(Material to process):
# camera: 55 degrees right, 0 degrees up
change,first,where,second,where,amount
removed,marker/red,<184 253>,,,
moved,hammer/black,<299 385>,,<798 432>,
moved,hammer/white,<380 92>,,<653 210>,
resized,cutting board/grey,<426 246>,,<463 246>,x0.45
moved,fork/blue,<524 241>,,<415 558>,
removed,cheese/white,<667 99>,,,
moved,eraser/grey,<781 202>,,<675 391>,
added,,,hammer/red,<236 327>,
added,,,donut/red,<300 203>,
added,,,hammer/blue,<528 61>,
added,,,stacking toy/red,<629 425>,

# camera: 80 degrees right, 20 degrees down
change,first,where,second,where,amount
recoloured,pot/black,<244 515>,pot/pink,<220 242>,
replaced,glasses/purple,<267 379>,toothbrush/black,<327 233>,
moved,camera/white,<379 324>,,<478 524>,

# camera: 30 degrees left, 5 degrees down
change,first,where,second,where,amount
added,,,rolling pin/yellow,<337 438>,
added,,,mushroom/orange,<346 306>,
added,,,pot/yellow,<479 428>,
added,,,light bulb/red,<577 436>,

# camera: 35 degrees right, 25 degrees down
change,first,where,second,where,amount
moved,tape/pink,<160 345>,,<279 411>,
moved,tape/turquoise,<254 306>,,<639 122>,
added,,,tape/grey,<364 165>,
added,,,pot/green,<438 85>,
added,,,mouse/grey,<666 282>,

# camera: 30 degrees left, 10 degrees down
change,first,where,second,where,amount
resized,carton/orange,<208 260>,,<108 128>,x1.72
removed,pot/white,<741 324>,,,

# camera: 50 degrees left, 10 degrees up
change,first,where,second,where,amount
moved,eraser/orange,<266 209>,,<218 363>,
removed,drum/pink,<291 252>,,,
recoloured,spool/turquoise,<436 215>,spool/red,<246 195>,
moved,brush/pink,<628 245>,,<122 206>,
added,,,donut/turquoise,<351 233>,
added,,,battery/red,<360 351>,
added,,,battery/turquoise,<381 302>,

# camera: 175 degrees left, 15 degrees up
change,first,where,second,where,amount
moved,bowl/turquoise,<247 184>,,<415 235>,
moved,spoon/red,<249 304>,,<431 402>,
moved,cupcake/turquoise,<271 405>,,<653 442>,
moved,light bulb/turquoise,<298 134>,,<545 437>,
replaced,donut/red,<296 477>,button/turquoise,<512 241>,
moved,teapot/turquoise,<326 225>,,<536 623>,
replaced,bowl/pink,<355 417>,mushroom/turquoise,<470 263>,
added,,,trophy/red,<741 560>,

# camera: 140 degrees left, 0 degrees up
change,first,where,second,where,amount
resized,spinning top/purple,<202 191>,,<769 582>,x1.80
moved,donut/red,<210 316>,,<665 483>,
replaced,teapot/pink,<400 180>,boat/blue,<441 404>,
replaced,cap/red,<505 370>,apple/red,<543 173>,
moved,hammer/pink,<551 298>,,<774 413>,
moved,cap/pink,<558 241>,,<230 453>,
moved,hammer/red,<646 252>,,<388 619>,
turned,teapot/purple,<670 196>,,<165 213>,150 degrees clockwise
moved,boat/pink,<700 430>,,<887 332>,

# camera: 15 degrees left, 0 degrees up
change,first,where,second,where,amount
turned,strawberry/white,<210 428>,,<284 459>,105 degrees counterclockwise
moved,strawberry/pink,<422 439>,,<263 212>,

(What this task involves): The reply should be a precise retyping of all the data.

(Task response):
# camera: 55 degrees right, 0 degrees up
change,first,where,second,where,amount
removed,marker/red,<184 253>,,,
moved,hammer/black,<299 385>,,<798 432>,
moved,hammer/white,<380 92>,,<653 210>,
resized,cutting board/grey,<426 246>,,<463 246>,x0.45
moved,fork/blue,<524 241>,,<415 558>,
removed,cheese/white,<667 99>,,,
moved,eraser/grey,<781 202>,,<675 391>,
added,,,hammer/red,<236 327>,
added,,,donut/red,<300 203>,
added,,,hammer/blue,<528 61>,
added,,,stacking toy/red,<629 425>,

# camera: 80 degrees right, 20 degrees down
change,first,where,second,where,amount
recoloured,pot/black,<244 515>,pot/pink,<220 242>,
replaced,glasses/purple,<267 379>,toothbrush/black,<327 233>,
moved,camera/white,<379 324>,,<478 524>,

# camera: 30 degrees left, 5 degrees down
change,first,where,second,where,amount
added,,,rolling pin/yellow,<337 438>,
added,,,mushroom/orange,<346 306>,
added,,,pot/yellow,<479 428>,
added,,,light bulb/red,<577 436>,

# camera: 35 degrees right, 25 degrees down
change,first,where,second,where,amount
moved,tape/pink,<160 345>,,<279 411>,
moved,tape/turquoise,<254 306>,,<639 122>,
added,,,tape/grey,<364 165>,
added,,,pot/green,<438 85>,
added,,,mouse/grey,<666 282>,

# camera: 30 degrees left, 10 degrees down
change,first,where,second,where,amount
resized,carton/orange,<208 260>,,<108 128>,x1.72
removed,pot/white,<741 324>,,,

# camera: 50 degrees left, 10 degrees up
change,first,where,second,where,amount
moved,eraser/orange,<266 209>,,<218 363>,
removed,drum/pink,<291 252>,,,
recoloured,spool/turquoise,<436 215>,spool/red,<246 195>,
moved,brush/pink,<628 245>,,<122 206>,
added,,,donut/turquoise,<351 233>,
added,,,battery/red,<360 351>,
added,,,battery/turquoise,<381 302>,

# camera: 175 degrees left, 15 degrees up
change,first,where,second,where,amount
moved,bowl/turquoise,<247 184>,,<415 235>,
moved,spoon/red,<249 304>,,<431 402>,
moved,cupcake/turquoise,<271 405>,,<653 442>,
moved,light bulb/turquoise,<298 134>,,<545 437>,
replaced,donut/red,<296 477>,button/turquoise,<512 241>,
moved,teapot/turquoise,<326 225>,,<536 623>,
replaced,bowl/pink,<355 417>,mushroom/turquoise,<470 263>,
added,,,trophy/red,<741 560>,

# camera: 140 degrees left, 0 degrees up
change,first,where,second,where,amount
resized,spinning top/purple,<202 191>,,<769 582>,x1.80
moved,donut/red,<210 316>,,<665 483>,
replaced,teapot/pink,<400 180>,boat/blue,<441 404>,
replaced,cap/red,<505 370>,apple/red,<543 173>,
moved,hammer/pink,<551 298>,,<774 413>,
moved,cap/pink,<558 241>,,<230 453>,
moved,hammer/red,<646 252>,,<388 619>,
turned,teapot/purple,<670 196>,,<165 213>,150 degrees clockwise
moved,boat/pink,<700 430>,,<887 332>,

# camera: 15 degrees left, 0 degrees up
change,first,where,second,where,amount
turned,strawberry/white,<210 428>,,<284 459>,105 degrees counterclockwise
moved,strawberry/pink,<422 439>,,<263 212>,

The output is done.